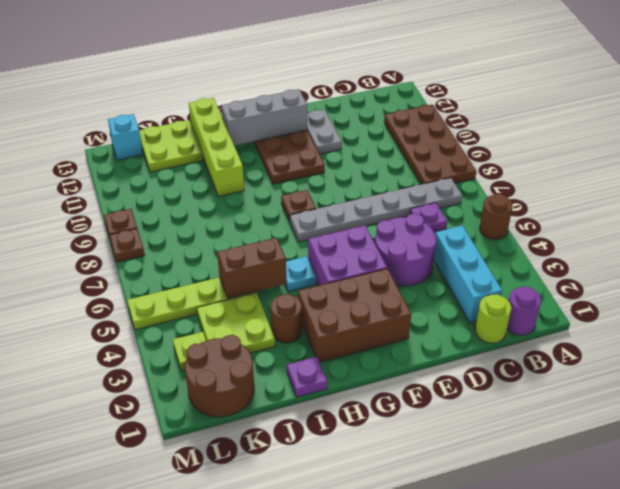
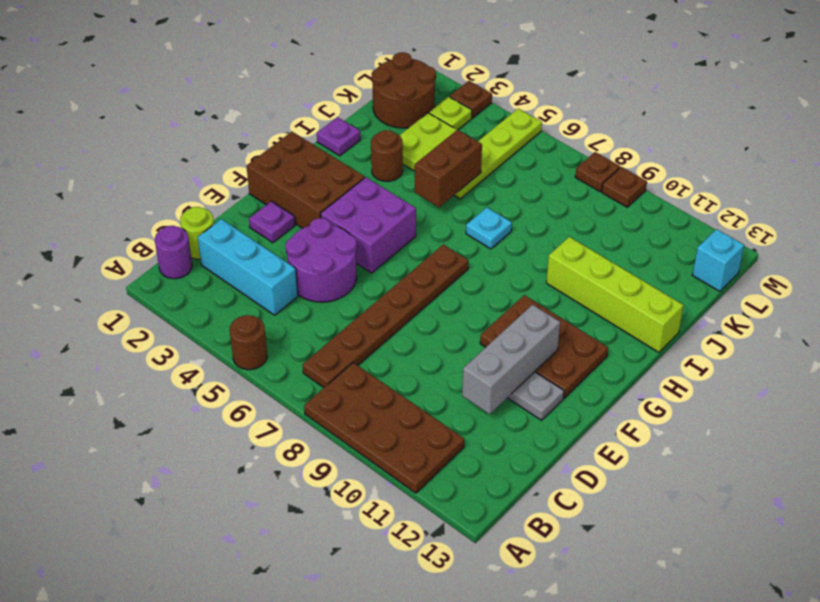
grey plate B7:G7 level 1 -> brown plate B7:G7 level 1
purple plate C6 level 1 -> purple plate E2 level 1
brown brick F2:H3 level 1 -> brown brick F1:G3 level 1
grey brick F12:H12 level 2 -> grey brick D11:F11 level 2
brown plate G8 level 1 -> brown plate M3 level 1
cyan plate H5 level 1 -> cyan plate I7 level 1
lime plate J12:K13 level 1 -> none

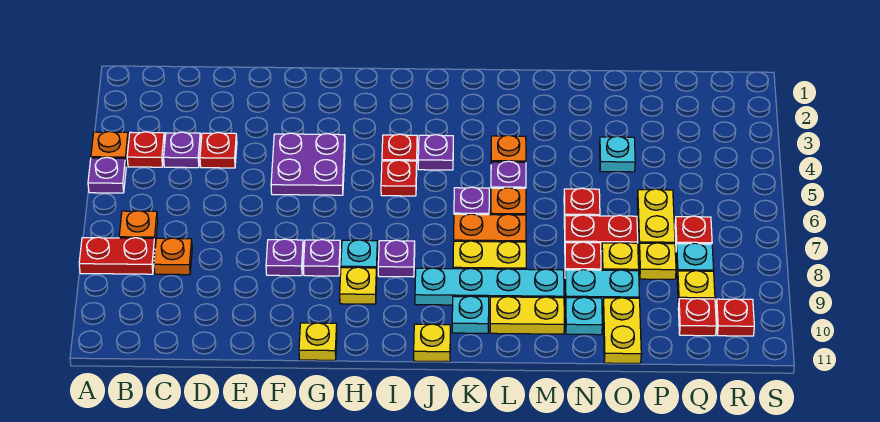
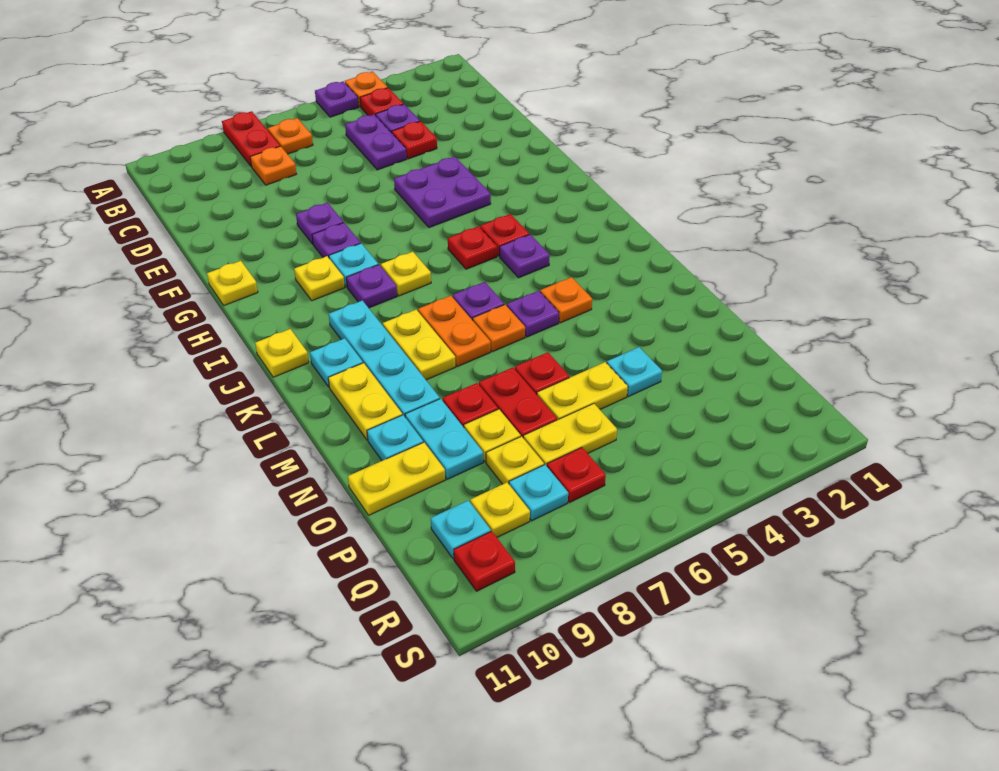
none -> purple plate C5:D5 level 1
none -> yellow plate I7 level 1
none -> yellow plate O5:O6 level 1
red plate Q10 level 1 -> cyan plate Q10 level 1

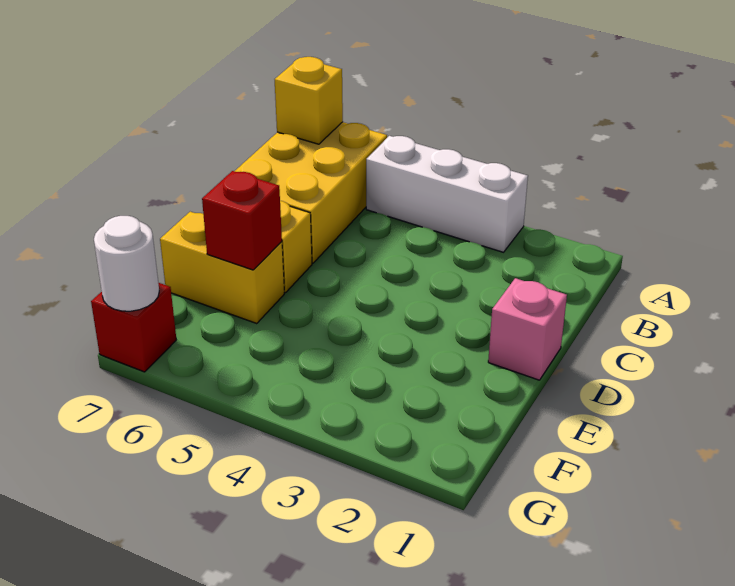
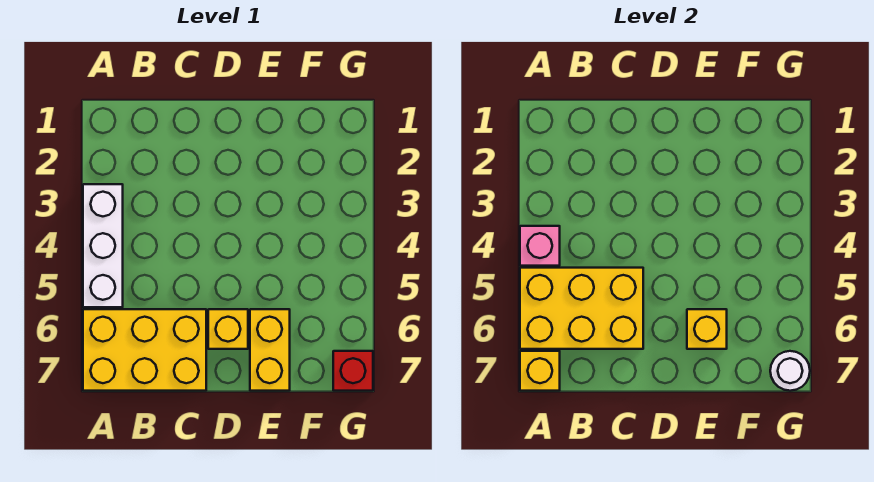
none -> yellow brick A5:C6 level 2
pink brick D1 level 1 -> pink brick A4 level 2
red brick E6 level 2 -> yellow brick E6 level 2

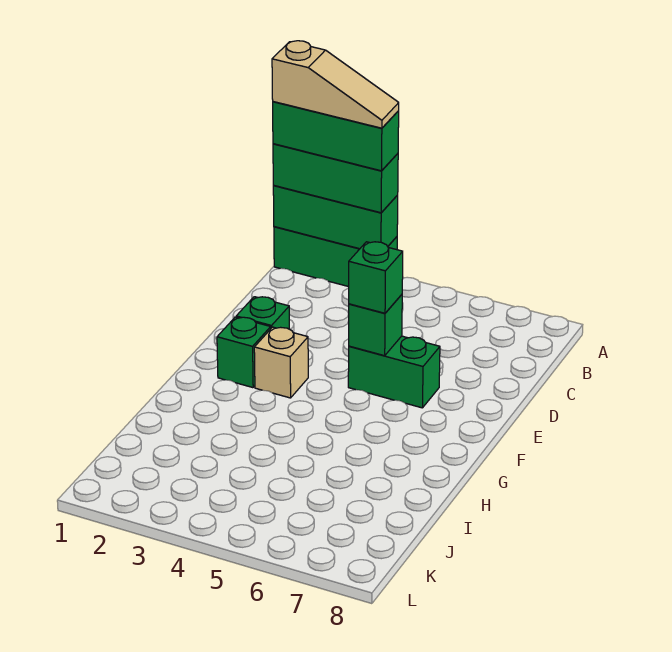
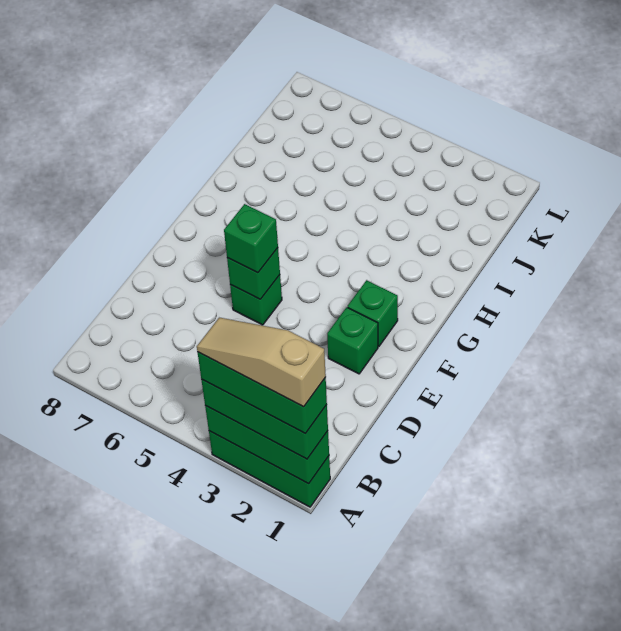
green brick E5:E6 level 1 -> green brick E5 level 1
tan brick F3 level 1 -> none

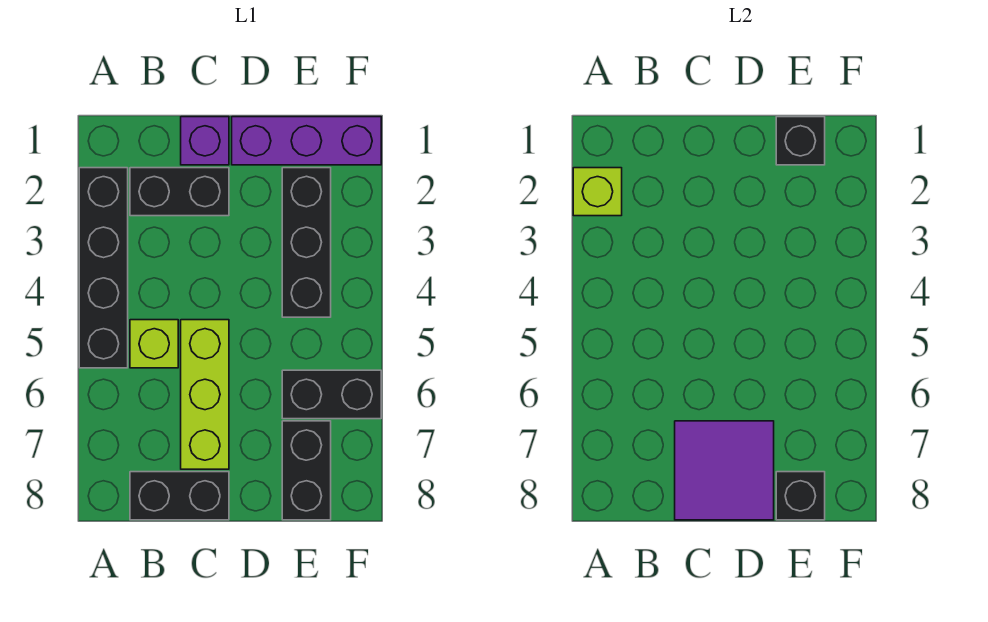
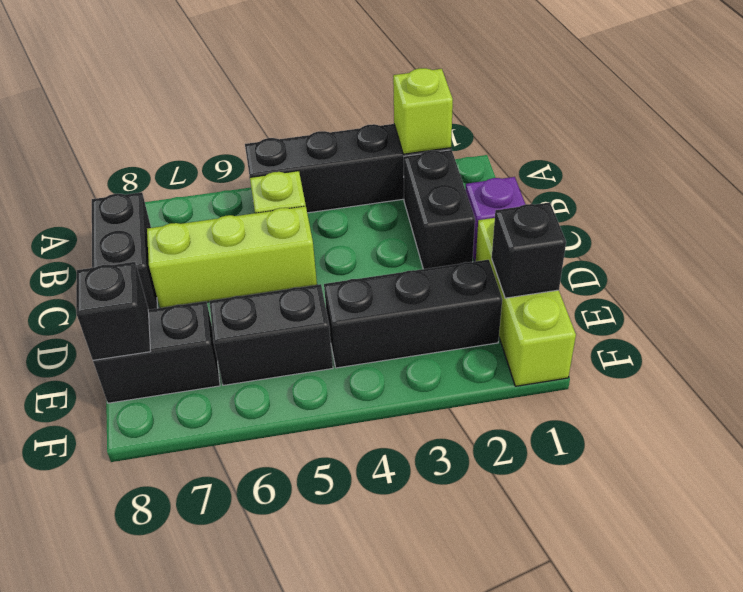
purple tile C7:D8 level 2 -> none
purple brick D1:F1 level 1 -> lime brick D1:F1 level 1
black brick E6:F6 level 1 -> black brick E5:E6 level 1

++++

# Goal of the exercise:
Write out every line of the entries that holds the word "none".

# Solution to this task:
lime plate J12:K13 level 1 -> none
none -> purple plate C5:D5 level 1
none -> yellow plate I7 level 1
none -> yellow plate O5:O6 level 1
none -> yellow brick A5:C6 level 2
tan brick F3 level 1 -> none
purple tile C7:D8 level 2 -> none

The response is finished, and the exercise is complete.